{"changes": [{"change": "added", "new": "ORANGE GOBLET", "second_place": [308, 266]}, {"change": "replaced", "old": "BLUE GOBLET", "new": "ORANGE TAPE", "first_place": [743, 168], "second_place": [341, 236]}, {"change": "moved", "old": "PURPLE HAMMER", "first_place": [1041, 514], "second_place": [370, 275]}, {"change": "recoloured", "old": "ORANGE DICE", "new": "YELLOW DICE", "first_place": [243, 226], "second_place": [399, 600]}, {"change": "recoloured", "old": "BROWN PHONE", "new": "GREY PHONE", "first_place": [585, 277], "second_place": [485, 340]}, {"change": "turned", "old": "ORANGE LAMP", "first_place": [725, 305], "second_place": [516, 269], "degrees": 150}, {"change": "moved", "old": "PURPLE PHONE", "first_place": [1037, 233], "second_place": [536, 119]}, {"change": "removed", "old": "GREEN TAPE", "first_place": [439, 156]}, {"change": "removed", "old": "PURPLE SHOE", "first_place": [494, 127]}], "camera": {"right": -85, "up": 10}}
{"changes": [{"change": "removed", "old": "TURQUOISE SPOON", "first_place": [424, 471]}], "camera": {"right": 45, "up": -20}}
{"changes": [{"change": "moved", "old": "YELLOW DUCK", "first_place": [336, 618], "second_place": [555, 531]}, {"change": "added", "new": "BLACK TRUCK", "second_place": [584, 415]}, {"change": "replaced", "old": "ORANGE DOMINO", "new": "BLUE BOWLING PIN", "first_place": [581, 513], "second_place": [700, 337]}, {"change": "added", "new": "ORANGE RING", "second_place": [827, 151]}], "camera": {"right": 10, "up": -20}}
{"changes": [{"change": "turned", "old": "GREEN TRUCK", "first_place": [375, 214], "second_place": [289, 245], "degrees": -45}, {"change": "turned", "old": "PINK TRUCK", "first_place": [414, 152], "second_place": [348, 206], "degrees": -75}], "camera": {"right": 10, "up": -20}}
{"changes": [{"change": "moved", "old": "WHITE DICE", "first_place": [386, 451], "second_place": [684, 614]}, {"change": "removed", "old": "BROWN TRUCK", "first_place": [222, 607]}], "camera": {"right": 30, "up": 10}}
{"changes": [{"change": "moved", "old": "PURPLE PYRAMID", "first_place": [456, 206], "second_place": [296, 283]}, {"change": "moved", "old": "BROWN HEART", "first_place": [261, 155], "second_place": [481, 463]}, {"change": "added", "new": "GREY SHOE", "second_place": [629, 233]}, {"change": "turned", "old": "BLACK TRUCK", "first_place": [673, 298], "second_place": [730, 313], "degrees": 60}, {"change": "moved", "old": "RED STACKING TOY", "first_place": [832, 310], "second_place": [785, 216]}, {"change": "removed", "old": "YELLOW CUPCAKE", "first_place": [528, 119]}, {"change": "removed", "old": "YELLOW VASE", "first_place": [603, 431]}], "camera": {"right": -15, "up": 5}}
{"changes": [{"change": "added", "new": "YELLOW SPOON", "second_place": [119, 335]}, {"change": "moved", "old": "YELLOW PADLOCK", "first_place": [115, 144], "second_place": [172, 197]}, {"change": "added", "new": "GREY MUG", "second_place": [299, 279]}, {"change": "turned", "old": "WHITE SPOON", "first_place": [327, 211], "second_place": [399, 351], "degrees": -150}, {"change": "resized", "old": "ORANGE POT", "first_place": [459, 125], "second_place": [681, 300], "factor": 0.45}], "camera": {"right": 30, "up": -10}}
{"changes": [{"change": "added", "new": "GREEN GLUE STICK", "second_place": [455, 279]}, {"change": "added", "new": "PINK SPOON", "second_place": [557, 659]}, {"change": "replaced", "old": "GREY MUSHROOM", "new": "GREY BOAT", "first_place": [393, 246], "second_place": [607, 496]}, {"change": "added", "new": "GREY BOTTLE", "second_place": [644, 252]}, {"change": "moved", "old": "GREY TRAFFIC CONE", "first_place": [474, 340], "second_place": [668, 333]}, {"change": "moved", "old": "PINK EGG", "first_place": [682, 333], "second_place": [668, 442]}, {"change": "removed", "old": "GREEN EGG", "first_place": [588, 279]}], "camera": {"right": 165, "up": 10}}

****************************************

● THE TASK: Give every line of the material again, exactly.

● ANSWER TO THIS TASK:
{"changes": [{"change": "added", "new": "ORANGE GOBLET", "second_place": [308, 266]}, {"change": "replaced", "old": "BLUE GOBLET", "new": "ORANGE TAPE", "first_place": [743, 168], "second_place": [341, 236]}, {"change": "moved", "old": "PURPLE HAMMER", "first_place": [1041, 514], "second_place": [370, 275]}, {"change": "recoloured", "old": "ORANGE DICE", "new": "YELLOW DICE", "first_place": [243, 226], "second_place": [399, 600]}, {"change": "recoloured", "old": "BROWN PHONE", "new": "GREY PHONE", "first_place": [585, 277], "second_place": [485, 340]}, {"change": "turned", "old": "ORANGE LAMP", "first_place": [725, 305], "second_place": [516, 269], "degrees": 150}, {"change": "moved", "old": "PURPLE PHONE", "first_place": [1037, 233], "second_place": [536, 119]}, {"change": "removed", "old": "GREEN TAPE", "first_place": [439, 156]}, {"change": "removed", "old": "PURPLE SHOE", "first_place": [494, 127]}], "camera": {"right": -85, "up": 10}}
{"changes": [{"change": "removed", "old": "TURQUOISE SPOON", "first_place": [424, 471]}], "camera": {"right": 45, "up": -20}}
{"changes": [{"change": "moved", "old": "YELLOW DUCK", "first_place": [336, 618], "second_place": [555, 531]}, {"change": "added", "new": "BLACK TRUCK", "second_place": [584, 415]}, {"change": "replaced", "old": "ORANGE DOMINO", "new": "BLUE BOWLING PIN", "first_place": [581, 513], "second_place": [700, 337]}, {"change": "added", "new": "ORANGE RING", "second_place": [827, 151]}], "camera": {"right": 10, "up": -20}}
{"changes": [{"change": "turned", "old": "GREEN TRUCK", "first_place": [375, 214], "second_place": [289, 245], "degrees": -45}, {"change": "turned", "old": "PINK TRUCK", "first_place": [414, 152], "second_place": [348, 206], "degrees": -75}], "camera": {"right": 10, "up": -20}}
{"changes": [{"change": "moved", "old": "WHITE DICE", "first_place": [386, 451], "second_place": [684, 614]}, {"change": "removed", "old": "BROWN TRUCK", "first_place": [222, 607]}], "camera": {"right": 30, "up": 10}}
{"changes": [{"change": "moved", "old": "PURPLE PYRAMID", "first_place": [456, 206], "second_place": [296, 283]}, {"change": "moved", "old": "BROWN HEART", "first_place": [261, 155], "second_place": [481, 463]}, {"change": "added", "new": "GREY SHOE", "second_place": [629, 233]}, {"change": "turned", "old": "BLACK TRUCK", "first_place": [673, 298], "second_place": [730, 313], "degrees": 60}, {"change": "moved", "old": "RED STACKING TOY", "first_place": [832, 310], "second_place": [785, 216]}, {"change": "removed", "old": "YELLOW CUPCAKE", "first_place": [528, 119]}, {"change": "removed", "old": "YELLOW VASE", "first_place": [603, 431]}], "camera": {"right": -15, "up": 5}}
{"changes": [{"change": "added", "new": "YELLOW SPOON", "second_place": [119, 335]}, {"change": "moved", "old": "YELLOW PADLOCK", "first_place": [115, 144], "second_place": [172, 197]}, {"change": "added", "new": "GREY MUG", "second_place": [299, 279]}, {"change": "turned", "old": "WHITE SPOON", "first_place": [327, 211], "second_place": [399, 351], "degrees": -150}, {"change": "resized", "old": "ORANGE POT", "first_place": [459, 125], "second_place": [681, 300], "factor": 0.45}], "camera": {"right": 30, "up": -10}}
{"changes": [{"change": "added", "new": "GREEN GLUE STICK", "second_place": [455, 279]}, {"change": "added", "new": "PINK SPOON", "second_place": [557, 659]}, {"change": "replaced", "old": "GREY MUSHROOM", "new": "GREY BOAT", "first_place": [393, 246], "second_place": [607, 496]}, {"change": "added", "new": "GREY BOTTLE", "second_place": [644, 252]}, {"change": "moved", "old": "GREY TRAFFIC CONE", "first_place": [474, 340], "second_place": [668, 333]}, {"change": "moved", "old": "PINK EGG", "first_place": [682, 333], "second_place": [668, 442]}, {"change": "removed", "old": "GREEN EGG", "first_place": [588, 279]}], "camera": {"right": 165, "up": 10}}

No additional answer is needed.